Task description
Keeping every character in place, output all the data.

Content revision data
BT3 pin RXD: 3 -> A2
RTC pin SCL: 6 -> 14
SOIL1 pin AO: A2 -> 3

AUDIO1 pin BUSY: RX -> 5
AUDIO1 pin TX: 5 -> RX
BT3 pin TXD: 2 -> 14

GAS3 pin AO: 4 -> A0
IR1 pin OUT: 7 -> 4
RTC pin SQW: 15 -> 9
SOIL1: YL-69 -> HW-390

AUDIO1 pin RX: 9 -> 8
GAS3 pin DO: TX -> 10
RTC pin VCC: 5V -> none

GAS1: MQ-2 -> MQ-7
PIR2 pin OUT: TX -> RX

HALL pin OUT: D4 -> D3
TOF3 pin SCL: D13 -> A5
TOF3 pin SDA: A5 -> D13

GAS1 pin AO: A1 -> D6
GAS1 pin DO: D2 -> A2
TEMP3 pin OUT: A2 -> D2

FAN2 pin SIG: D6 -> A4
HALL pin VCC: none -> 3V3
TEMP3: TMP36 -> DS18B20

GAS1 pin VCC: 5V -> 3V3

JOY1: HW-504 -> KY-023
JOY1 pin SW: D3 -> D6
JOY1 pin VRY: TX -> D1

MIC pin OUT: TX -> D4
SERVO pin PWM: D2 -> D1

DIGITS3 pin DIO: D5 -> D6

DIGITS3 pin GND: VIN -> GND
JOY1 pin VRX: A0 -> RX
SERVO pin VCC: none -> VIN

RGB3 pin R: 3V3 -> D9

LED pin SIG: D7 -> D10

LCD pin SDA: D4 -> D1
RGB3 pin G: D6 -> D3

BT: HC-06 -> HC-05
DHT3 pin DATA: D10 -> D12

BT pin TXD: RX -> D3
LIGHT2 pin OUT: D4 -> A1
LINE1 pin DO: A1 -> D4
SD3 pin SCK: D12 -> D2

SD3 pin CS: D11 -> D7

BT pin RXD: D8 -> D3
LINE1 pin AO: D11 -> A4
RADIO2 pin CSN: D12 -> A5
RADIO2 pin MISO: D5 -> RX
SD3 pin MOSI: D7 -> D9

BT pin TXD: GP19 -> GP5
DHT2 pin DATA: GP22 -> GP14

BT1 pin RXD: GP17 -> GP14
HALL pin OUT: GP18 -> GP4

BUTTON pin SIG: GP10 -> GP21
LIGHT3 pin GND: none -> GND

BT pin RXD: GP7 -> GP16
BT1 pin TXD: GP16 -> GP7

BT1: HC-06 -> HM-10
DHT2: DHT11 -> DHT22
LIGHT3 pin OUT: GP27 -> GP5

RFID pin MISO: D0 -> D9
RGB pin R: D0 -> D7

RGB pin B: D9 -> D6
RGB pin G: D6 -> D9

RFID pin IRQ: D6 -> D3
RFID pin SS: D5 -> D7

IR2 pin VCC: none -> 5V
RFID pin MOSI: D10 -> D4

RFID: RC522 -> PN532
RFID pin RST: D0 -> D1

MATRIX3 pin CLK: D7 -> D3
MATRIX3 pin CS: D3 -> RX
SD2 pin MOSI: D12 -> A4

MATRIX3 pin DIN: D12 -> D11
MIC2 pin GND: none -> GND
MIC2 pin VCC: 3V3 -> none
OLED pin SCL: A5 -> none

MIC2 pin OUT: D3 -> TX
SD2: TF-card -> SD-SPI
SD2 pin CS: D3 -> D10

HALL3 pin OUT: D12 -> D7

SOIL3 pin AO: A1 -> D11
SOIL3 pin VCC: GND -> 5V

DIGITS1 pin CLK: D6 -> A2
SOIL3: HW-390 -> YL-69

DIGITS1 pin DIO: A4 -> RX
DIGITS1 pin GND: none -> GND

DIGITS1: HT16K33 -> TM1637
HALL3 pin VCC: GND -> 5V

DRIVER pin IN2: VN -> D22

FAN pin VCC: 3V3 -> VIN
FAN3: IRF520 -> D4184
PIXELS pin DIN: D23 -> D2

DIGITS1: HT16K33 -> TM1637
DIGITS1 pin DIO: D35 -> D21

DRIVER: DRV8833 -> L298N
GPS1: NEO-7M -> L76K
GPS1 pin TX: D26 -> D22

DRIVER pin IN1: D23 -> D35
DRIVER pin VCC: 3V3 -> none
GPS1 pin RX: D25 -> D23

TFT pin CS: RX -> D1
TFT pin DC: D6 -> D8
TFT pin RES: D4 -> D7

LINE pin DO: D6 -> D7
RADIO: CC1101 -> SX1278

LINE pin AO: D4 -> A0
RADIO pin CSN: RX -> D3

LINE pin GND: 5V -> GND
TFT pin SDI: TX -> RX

Final answer
BT3 pin RXD: 3 -> A2
RTC pin SCL: 6 -> 14
SOIL1 pin AO: A2 -> 3

AUDIO1 pin BUSY: RX -> 5
AUDIO1 pin TX: 5 -> RX
BT3 pin TXD: 2 -> 14

GAS3 pin AO: 4 -> A0
IR1 pin OUT: 7 -> 4
RTC pin SQW: 15 -> 9
SOIL1: YL-69 -> HW-390

AUDIO1 pin RX: 9 -> 8
GAS3 pin DO: TX -> 10
RTC pin VCC: 5V -> none

GAS1: MQ-2 -> MQ-7
PIR2 pin OUT: TX -> RX

HALL pin OUT: D4 -> D3
TOF3 pin SCL: D13 -> A5
TOF3 pin SDA: A5 -> D13

GAS1 pin AO: A1 -> D6
GAS1 pin DO: D2 -> A2
TEMP3 pin OUT: A2 -> D2

FAN2 pin SIG: D6 -> A4
HALL pin VCC: none -> 3V3
TEMP3: TMP36 -> DS18B20

GAS1 pin VCC: 5V -> 3V3

JOY1: HW-504 -> KY-023
JOY1 pin SW: D3 -> D6
JOY1 pin VRY: TX -> D1

MIC pin OUT: TX -> D4
SERVO pin PWM: D2 -> D1

DIGITS3 pin DIO: D5 -> D6

DIGITS3 pin GND: VIN -> GND
JOY1 pin VRX: A0 -> RX
SERVO pin VCC: none -> VIN

RGB3 pin R: 3V3 -> D9

LED pin SIG: D7 -> D10

LCD pin SDA: D4 -> D1
RGB3 pin G: D6 -> D3

BT: HC-06 -> HC-05
DHT3 pin DATA: D10 -> D12

BT pin TXD: RX -> D3
LIGHT2 pin OUT: D4 -> A1
LINE1 pin DO: A1 -> D4
SD3 pin SCK: D12 -> D2

SD3 pin CS: D11 -> D7

BT pin RXD: D8 -> D3
LINE1 pin AO: D11 -> A4
RADIO2 pin CSN: D12 -> A5
RADIO2 pin MISO: D5 -> RX
SD3 pin MOSI: D7 -> D9

BT pin TXD: GP19 -> GP5
DHT2 pin DATA: GP22 -> GP14

BT1 pin RXD: GP17 -> GP14
HALL pin OUT: GP18 -> GP4

BUTTON pin SIG: GP10 -> GP21
LIGHT3 pin GND: none -> GND

BT pin RXD: GP7 -> GP16
BT1 pin TXD: GP16 -> GP7

BT1: HC-06 -> HM-10
DHT2: DHT11 -> DHT22
LIGHT3 pin OUT: GP27 -> GP5

RFID pin MISO: D0 -> D9
RGB pin R: D0 -> D7

RGB pin B: D9 -> D6
RGB pin G: D6 -> D9

RFID pin IRQ: D6 -> D3
RFID pin SS: D5 -> D7

IR2 pin VCC: none -> 5V
RFID pin MOSI: D10 -> D4

RFID: RC522 -> PN532
RFID pin RST: D0 -> D1

MATRIX3 pin CLK: D7 -> D3
MATRIX3 pin CS: D3 -> RX
SD2 pin MOSI: D12 -> A4

MATRIX3 pin DIN: D12 -> D11
MIC2 pin GND: none -> GND
MIC2 pin VCC: 3V3 -> none
OLED pin SCL: A5 -> none

MIC2 pin OUT: D3 -> TX
SD2: TF-card -> SD-SPI
SD2 pin CS: D3 -> D10

HALL3 pin OUT: D12 -> D7

SOIL3 pin AO: A1 -> D11
SOIL3 pin VCC: GND -> 5V

DIGITS1 pin CLK: D6 -> A2
SOIL3: HW-390 -> YL-69

DIGITS1 pin DIO: A4 -> RX
DIGITS1 pin GND: none -> GND

DIGITS1: HT16K33 -> TM1637
HALL3 pin VCC: GND -> 5V

DRIVER pin IN2: VN -> D22

FAN pin VCC: 3V3 -> VIN
FAN3: IRF520 -> D4184
PIXELS pin DIN: D23 -> D2

DIGITS1: HT16K33 -> TM1637
DIGITS1 pin DIO: D35 -> D21

DRIVER: DRV8833 -> L298N
GPS1: NEO-7M -> L76K
GPS1 pin TX: D26 -> D22

DRIVER pin IN1: D23 -> D35
DRIVER pin VCC: 3V3 -> none
GPS1 pin RX: D25 -> D23

TFT pin CS: RX -> D1
TFT pin DC: D6 -> D8
TFT pin RES: D4 -> D7

LINE pin DO: D6 -> D7
RADIO: CC1101 -> SX1278

LINE pin AO: D4 -> A0
RADIO pin CSN: RX -> D3

LINE pin GND: 5V -> GND
TFT pin SDI: TX -> RX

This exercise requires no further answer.